--- DATASET EXCERPTS ---

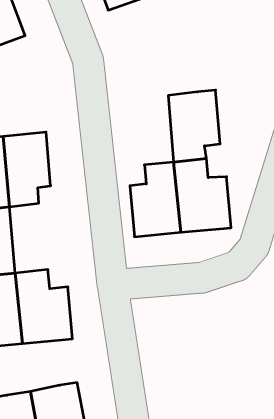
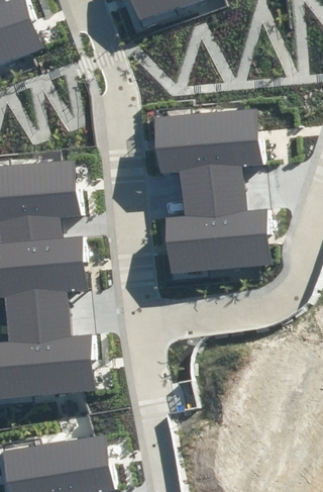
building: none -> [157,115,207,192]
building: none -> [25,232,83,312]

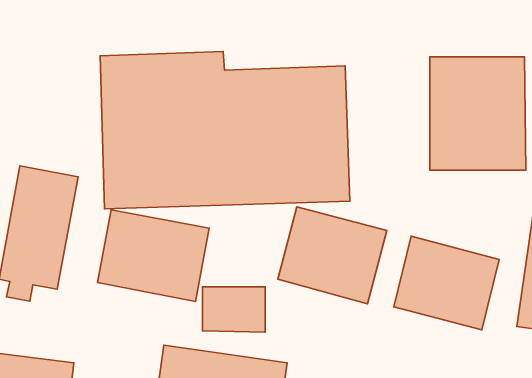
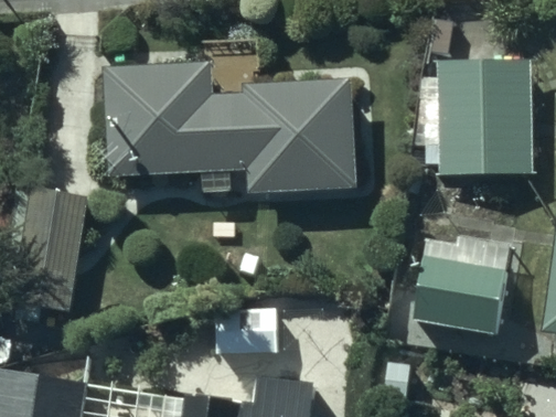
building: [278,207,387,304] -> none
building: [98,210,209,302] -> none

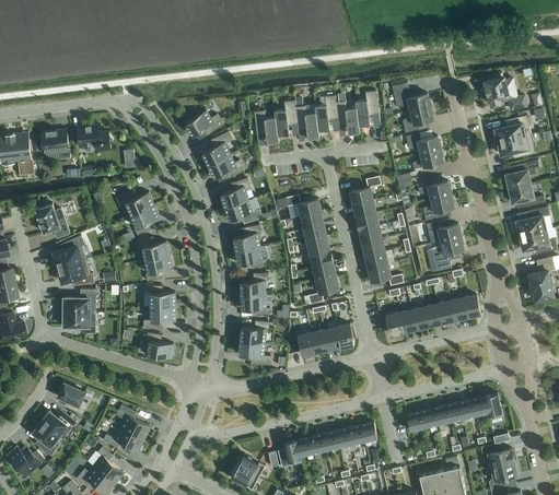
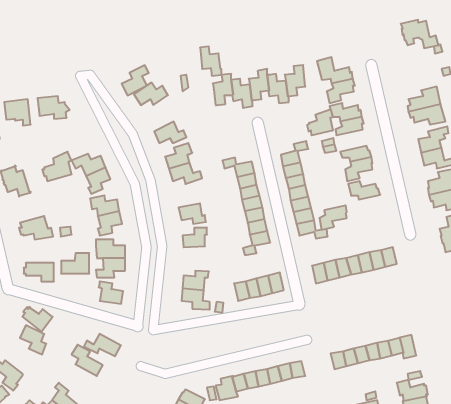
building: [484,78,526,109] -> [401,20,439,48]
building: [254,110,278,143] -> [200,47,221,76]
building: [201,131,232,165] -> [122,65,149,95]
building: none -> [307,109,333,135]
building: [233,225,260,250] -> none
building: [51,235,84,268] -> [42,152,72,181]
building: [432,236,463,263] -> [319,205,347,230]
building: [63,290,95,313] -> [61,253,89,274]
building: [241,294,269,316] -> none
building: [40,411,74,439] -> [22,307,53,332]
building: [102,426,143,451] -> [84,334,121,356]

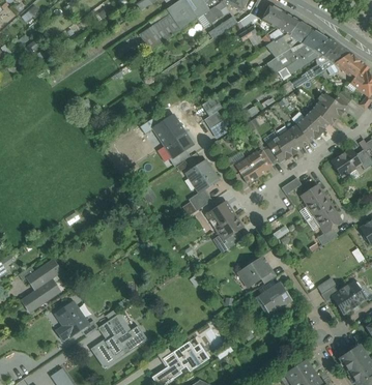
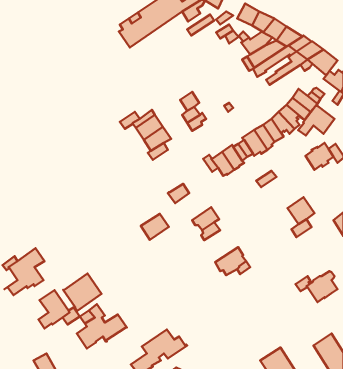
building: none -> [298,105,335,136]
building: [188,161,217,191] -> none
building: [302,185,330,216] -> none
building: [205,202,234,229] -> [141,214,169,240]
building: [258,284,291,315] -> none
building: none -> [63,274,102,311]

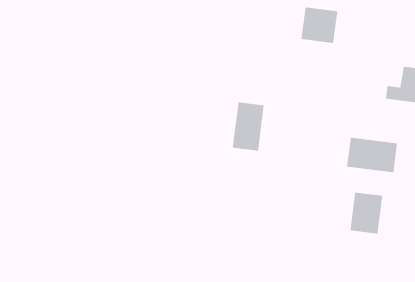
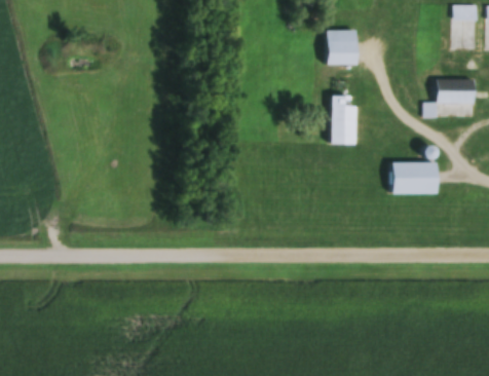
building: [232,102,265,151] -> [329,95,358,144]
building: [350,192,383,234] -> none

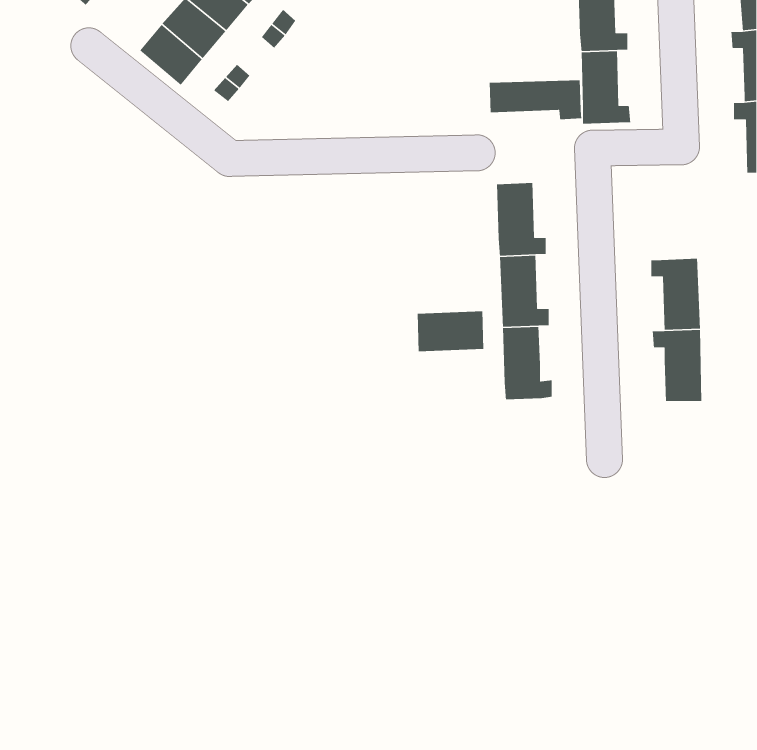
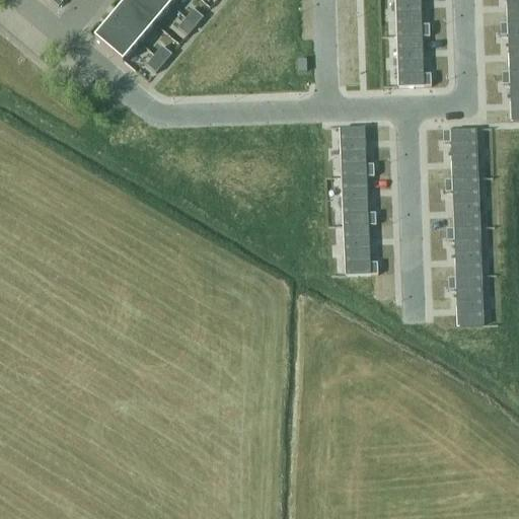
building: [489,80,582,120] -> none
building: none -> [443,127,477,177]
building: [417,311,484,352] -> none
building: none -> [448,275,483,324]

---

→ **INSTRUCTION**: Give back each line above exactly, with pictures dropped.

→ **SOLUTION**:
building: none -> [157,115,207,192]
building: none -> [25,232,83,312]

building: [278,207,387,304] -> none
building: [98,210,209,302] -> none

building: [484,78,526,109] -> [401,20,439,48]
building: [254,110,278,143] -> [200,47,221,76]
building: [201,131,232,165] -> [122,65,149,95]
building: none -> [307,109,333,135]
building: [233,225,260,250] -> none
building: [51,235,84,268] -> [42,152,72,181]
building: [432,236,463,263] -> [319,205,347,230]
building: [63,290,95,313] -> [61,253,89,274]
building: [241,294,269,316] -> none
building: [40,411,74,439] -> [22,307,53,332]
building: [102,426,143,451] -> [84,334,121,356]

building: none -> [298,105,335,136]
building: [188,161,217,191] -> none
building: [302,185,330,216] -> none
building: [205,202,234,229] -> [141,214,169,240]
building: [258,284,291,315] -> none
building: none -> [63,274,102,311]

building: [232,102,265,151] -> [329,95,358,144]
building: [350,192,383,234] -> none

building: [489,80,582,120] -> none
building: none -> [443,127,477,177]
building: [417,311,484,352] -> none
building: none -> [448,275,483,324]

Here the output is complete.